Data |
--*--
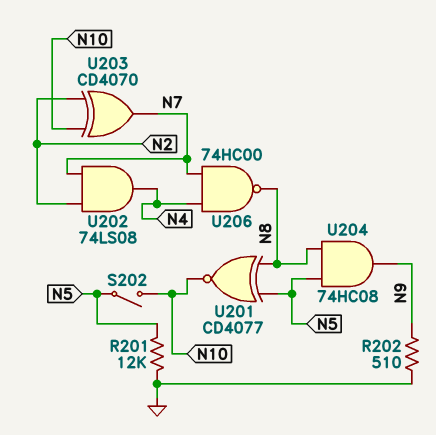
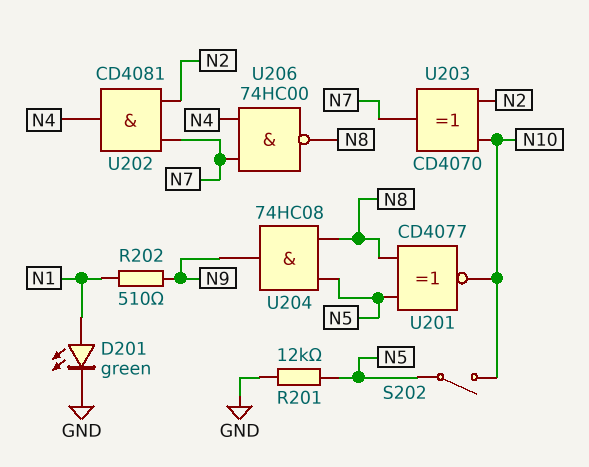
D201: none -> LED green (A N1, K GND)
R202: 510 (GND, N9) -> 510 (N1, N9)
U202: AND 74LS08 (in N2, in N7, out N4) -> AND CD4081 (in N2, in N7, out N4)

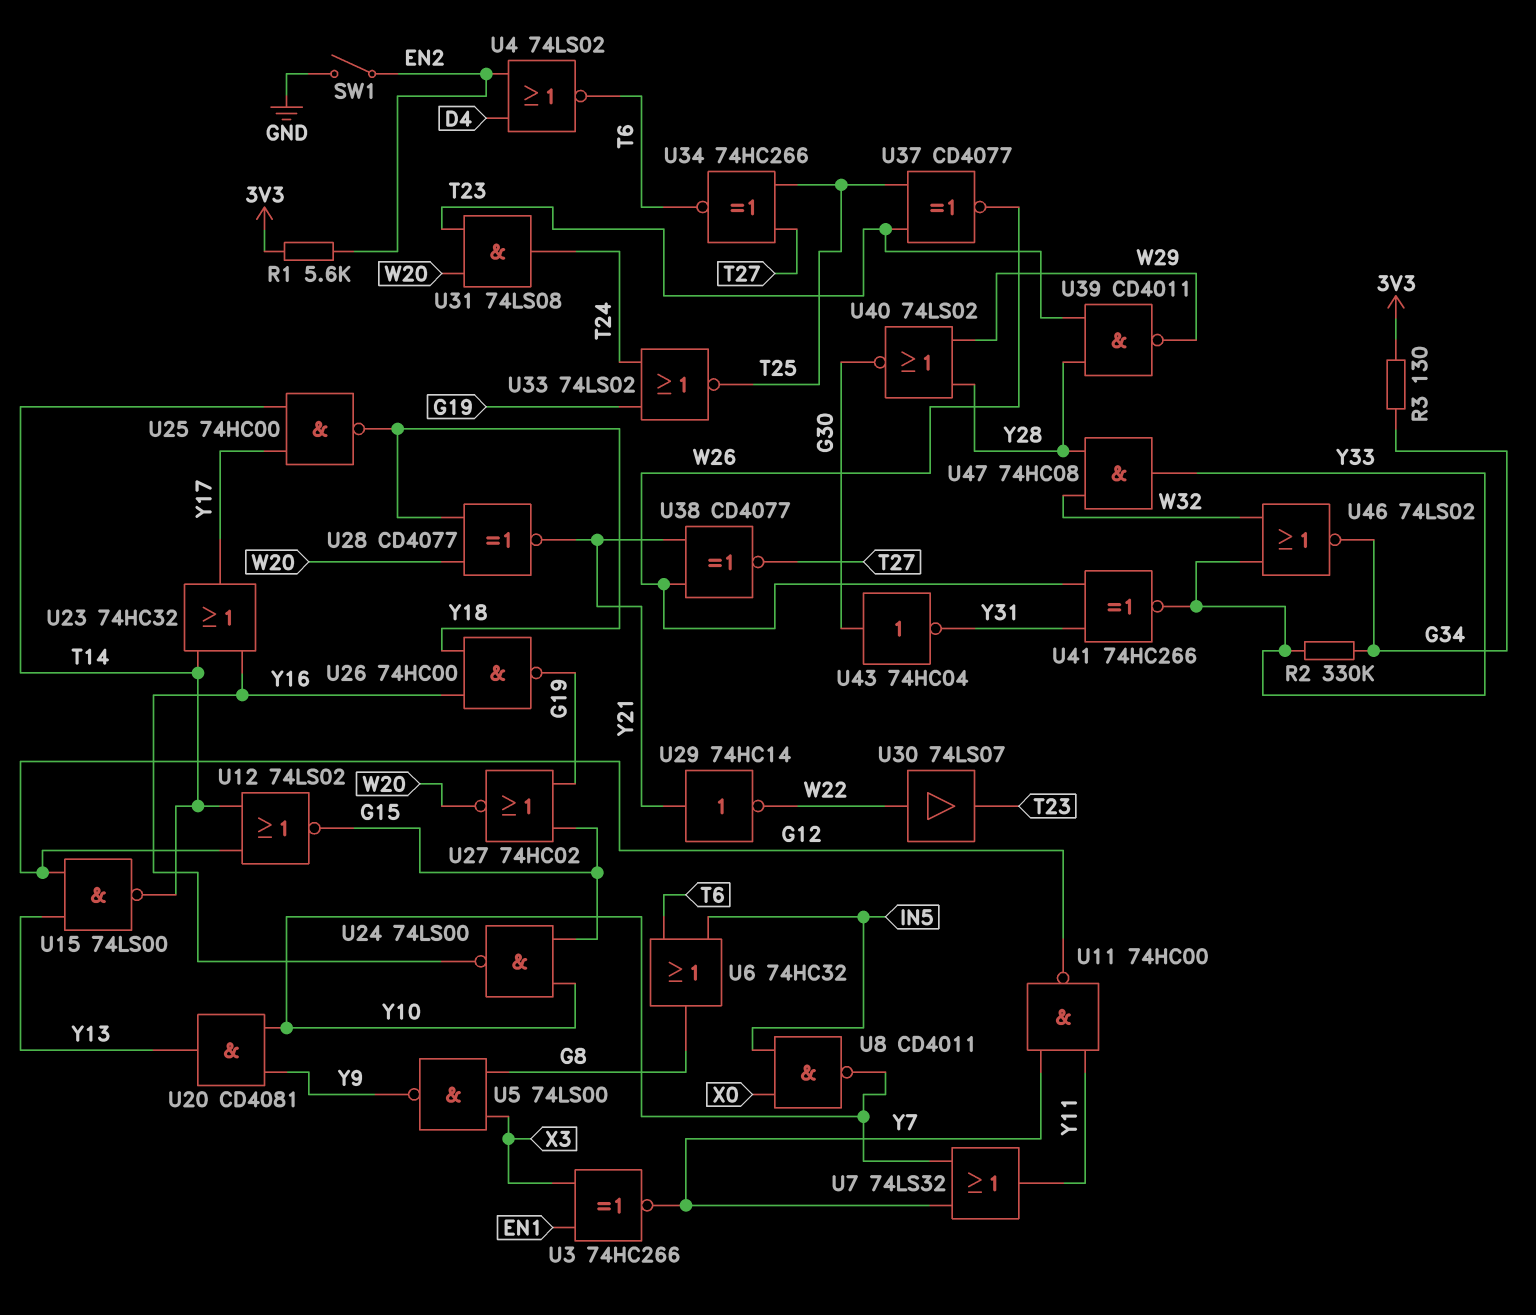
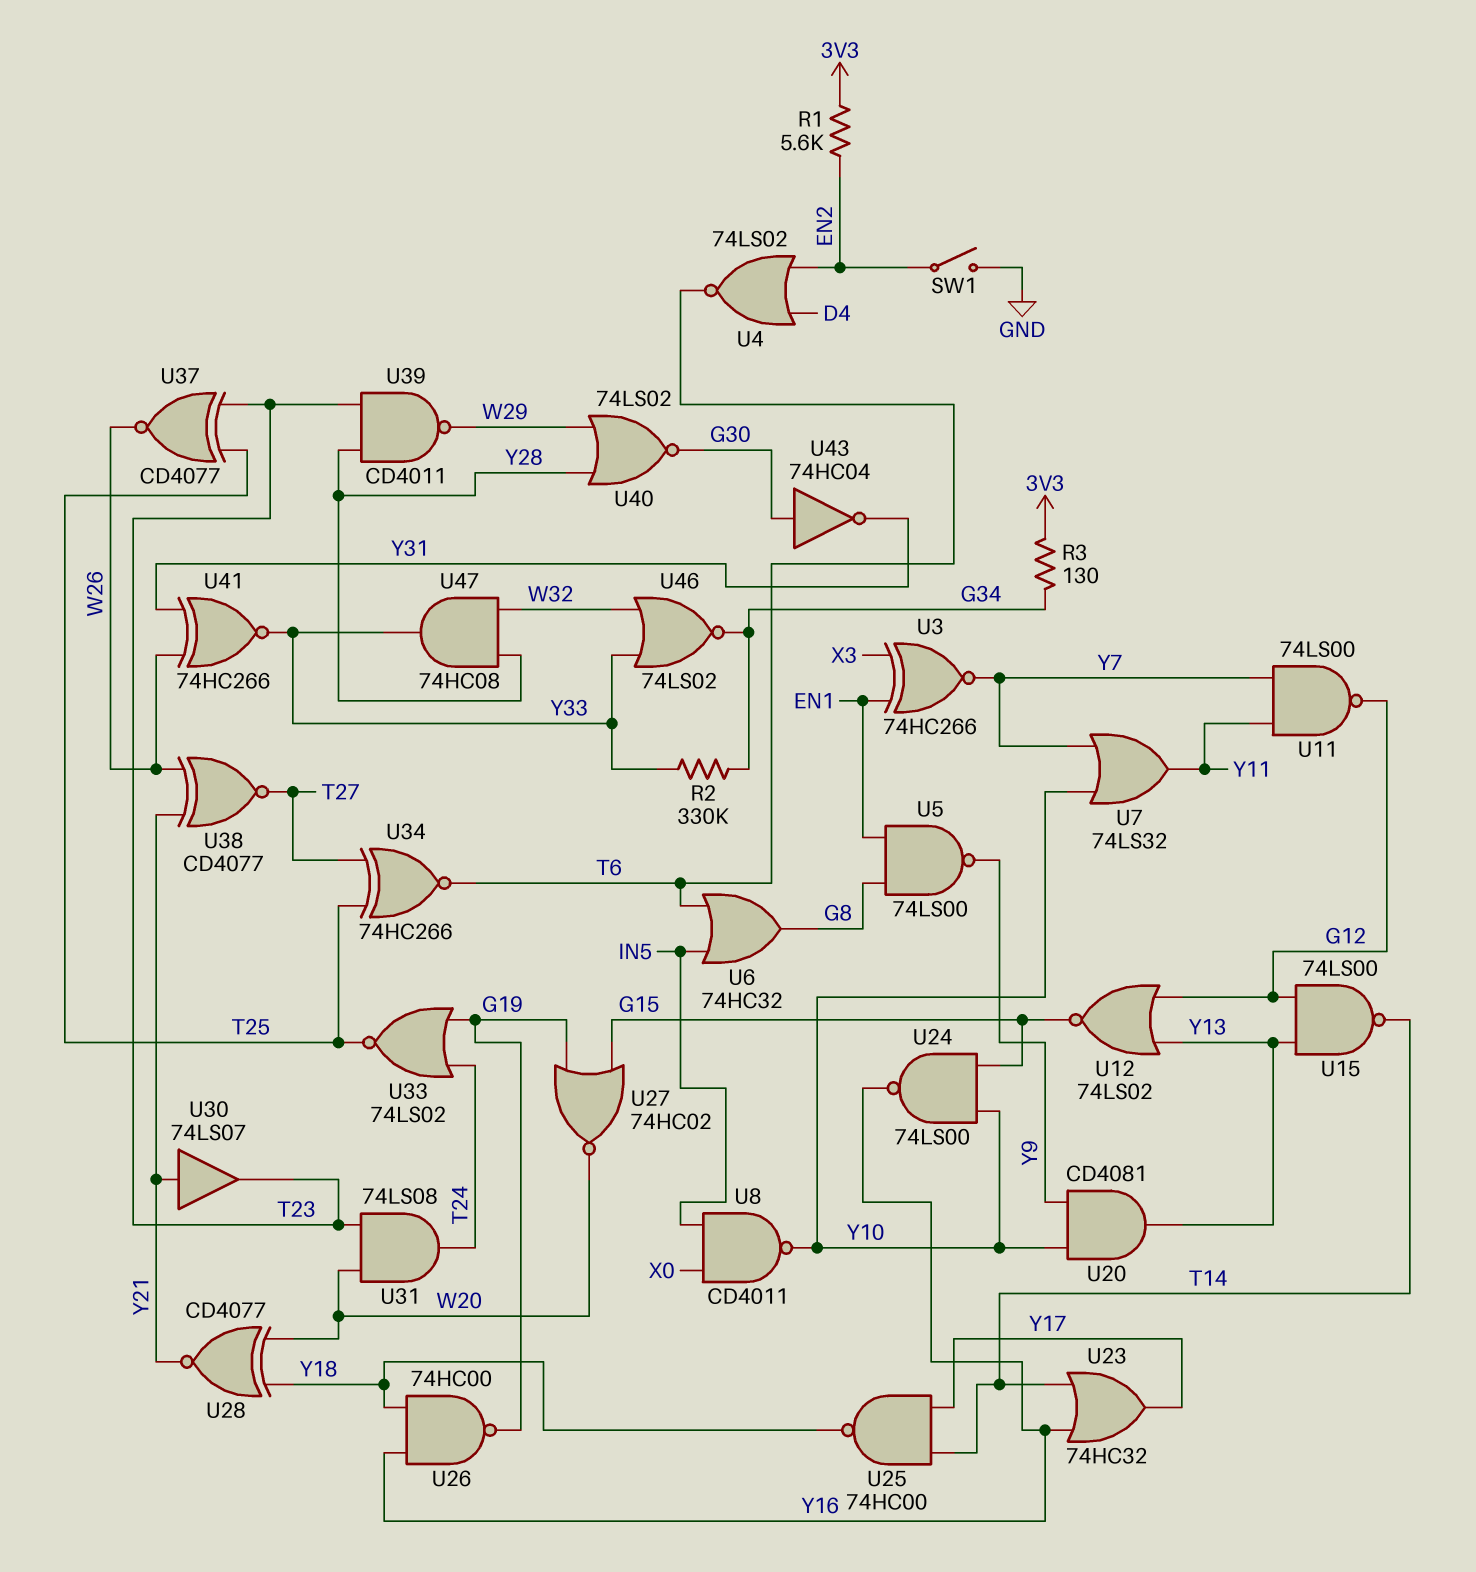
U5: NAND 74LS00 (in G8, in X3, out Y9) -> NAND 74LS00 (in EN1, in G8, out Y9)
U11: NAND 74HC00 (in Y7, in Y11, out G12) -> NAND 74LS00 (in Y7, in Y11, out G12)
U12: NOR 74LS02 (in G12, in T14, out G15) -> NOR 74LS02 (in G12, in Y13, out G15)
U29: NOT 74HC14 (in Y21, out W22) -> none
U30: buffer 74LS07 (in W22, out T23) -> buffer 74LS07 (in Y21, out T23)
--*--
Your instructions |
Only the lines from the one containing "U5: NAND 74LS00" through the last line of the records should appear, each written out exactly.

Output for this exercise |
U5: NAND 74LS00 (in G8, in X3, out Y9) -> NAND 74LS00 (in EN1, in G8, out Y9)
U11: NAND 74HC00 (in Y7, in Y11, out G12) -> NAND 74LS00 (in Y7, in Y11, out G12)
U12: NOR 74LS02 (in G12, in T14, out G15) -> NOR 74LS02 (in G12, in Y13, out G15)
U29: NOT 74HC14 (in Y21, out W22) -> none
U30: buffer 74LS07 (in W22, out T23) -> buffer 74LS07 (in Y21, out T23)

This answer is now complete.